RECORDS FOR THE EXERCISE ▸
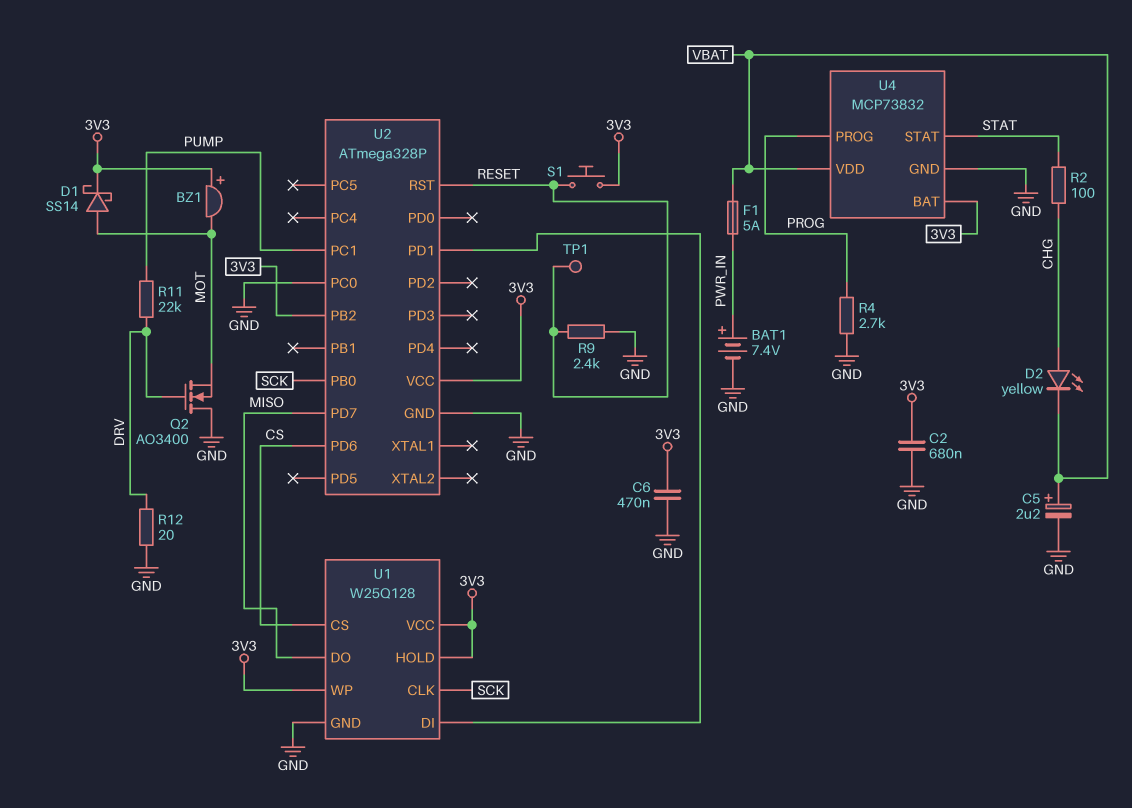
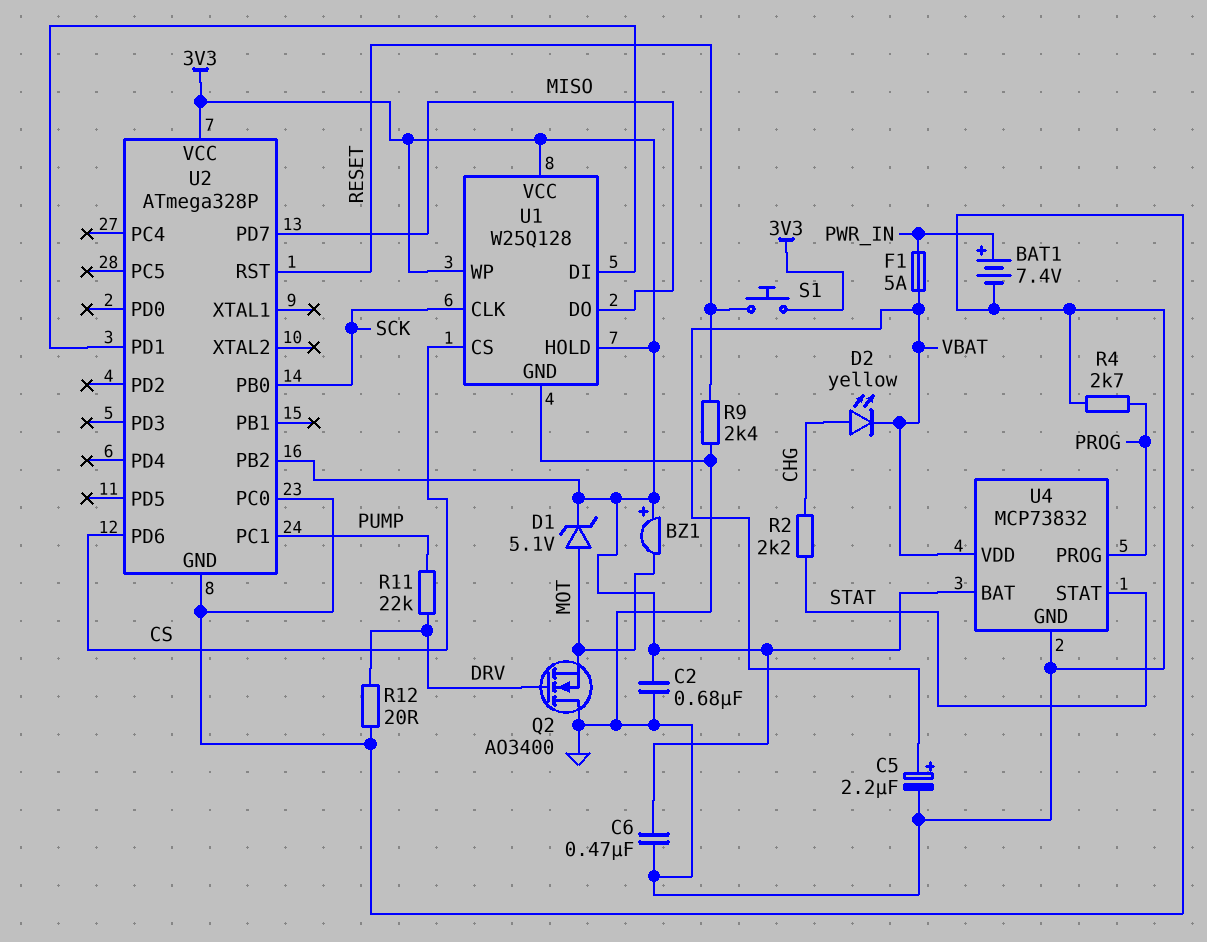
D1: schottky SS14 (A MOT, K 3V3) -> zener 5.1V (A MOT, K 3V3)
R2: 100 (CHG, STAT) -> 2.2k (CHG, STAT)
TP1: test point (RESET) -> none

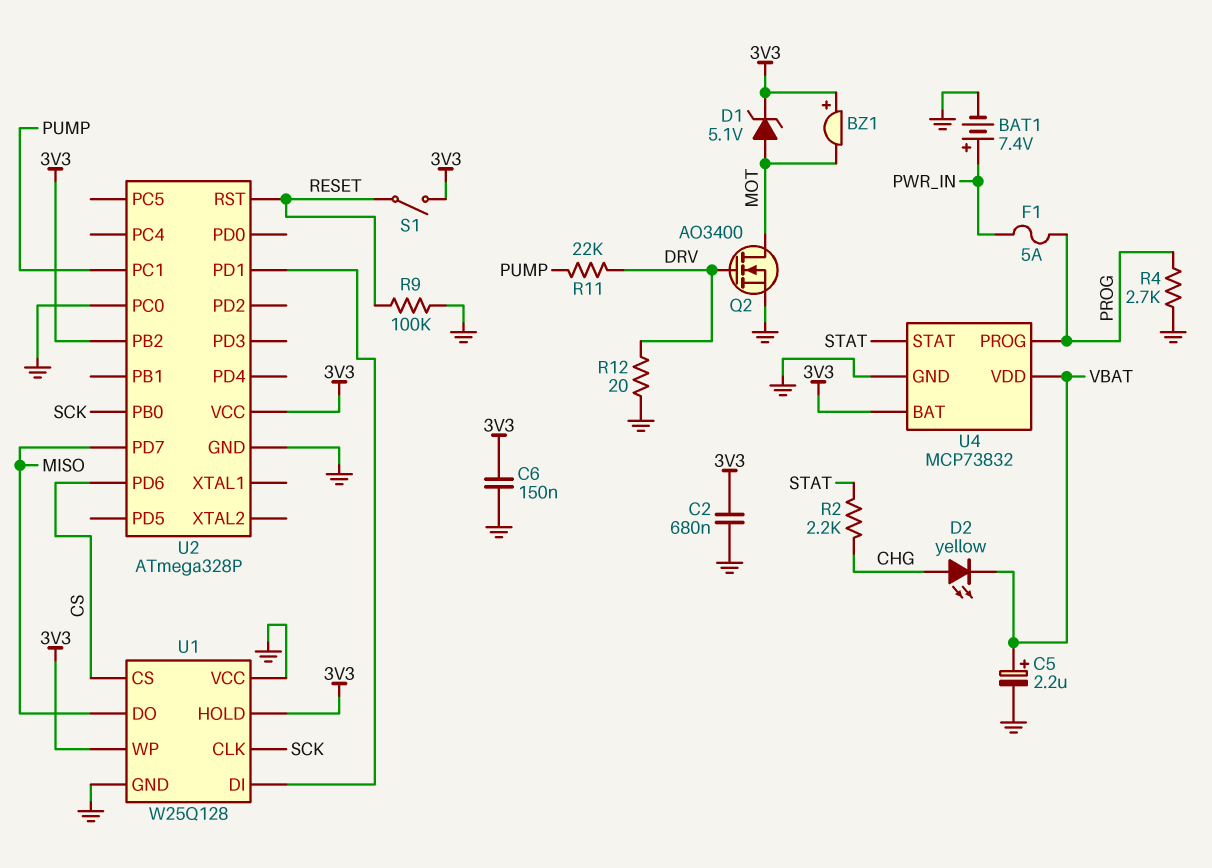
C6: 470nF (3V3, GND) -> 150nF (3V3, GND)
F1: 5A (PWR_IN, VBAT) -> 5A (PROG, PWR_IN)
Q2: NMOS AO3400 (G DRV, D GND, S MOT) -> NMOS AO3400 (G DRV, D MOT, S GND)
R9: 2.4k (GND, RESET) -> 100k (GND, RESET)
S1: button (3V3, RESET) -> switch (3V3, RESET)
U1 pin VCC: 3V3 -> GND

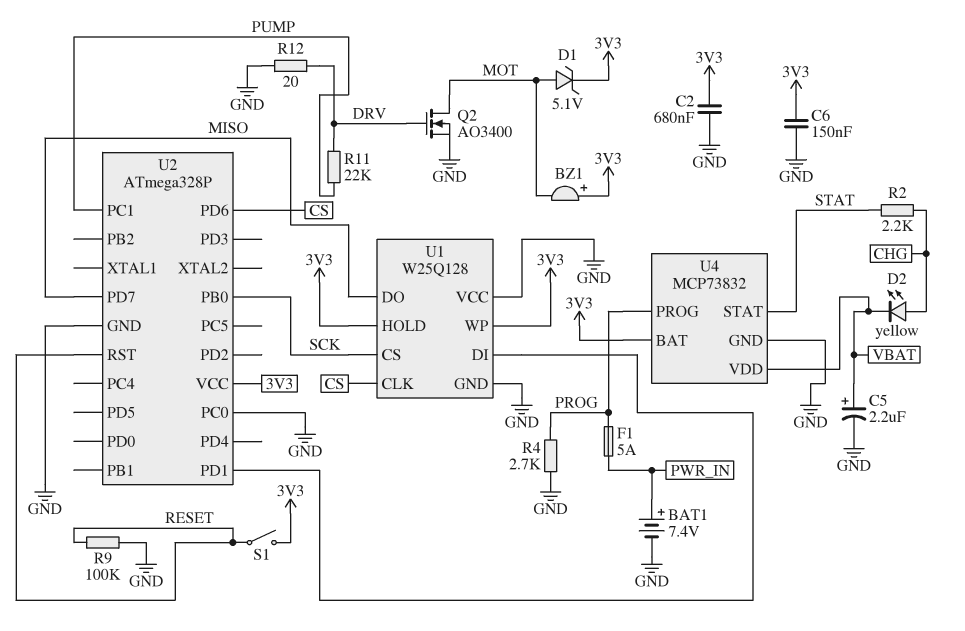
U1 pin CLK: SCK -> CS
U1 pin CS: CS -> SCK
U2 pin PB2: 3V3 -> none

AIM OF THE TASK ▸
Every line between the one holding "U1 pin CLK: SCK -> CS" and the end of the listing above, inclusive, must be transcribed exactly; omit all others.

SOLVED EXERCISE ▸
U1 pin CLK: SCK -> CS
U1 pin CS: CS -> SCK
U2 pin PB2: 3V3 -> none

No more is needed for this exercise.